AVAILABLE DATA>

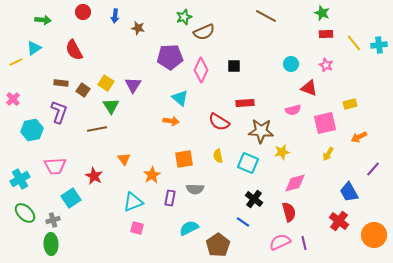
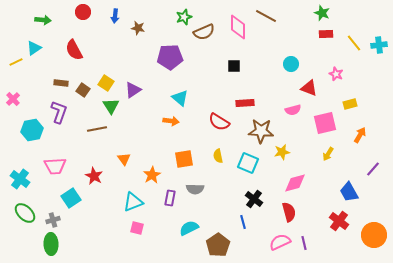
pink star at (326, 65): moved 10 px right, 9 px down
pink diamond at (201, 70): moved 37 px right, 43 px up; rotated 25 degrees counterclockwise
purple triangle at (133, 85): moved 5 px down; rotated 24 degrees clockwise
orange arrow at (359, 137): moved 1 px right, 2 px up; rotated 147 degrees clockwise
cyan cross at (20, 179): rotated 24 degrees counterclockwise
blue line at (243, 222): rotated 40 degrees clockwise
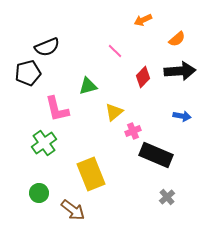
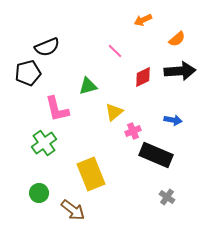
red diamond: rotated 20 degrees clockwise
blue arrow: moved 9 px left, 4 px down
gray cross: rotated 14 degrees counterclockwise
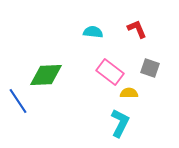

WHAT TO WORK ON> Skip every picture and transcribe the data above exactly.

ANSWER>
pink star at (326, 65): moved 10 px right, 9 px down
pink diamond at (201, 70): moved 37 px right, 43 px up; rotated 25 degrees counterclockwise
purple triangle at (133, 85): moved 5 px down; rotated 24 degrees clockwise
orange arrow at (359, 137): moved 1 px right, 2 px up; rotated 147 degrees clockwise
cyan cross at (20, 179): rotated 24 degrees counterclockwise
blue line at (243, 222): rotated 40 degrees clockwise
red diamond: rotated 20 degrees clockwise
blue arrow: moved 9 px left, 4 px down
gray cross: rotated 14 degrees counterclockwise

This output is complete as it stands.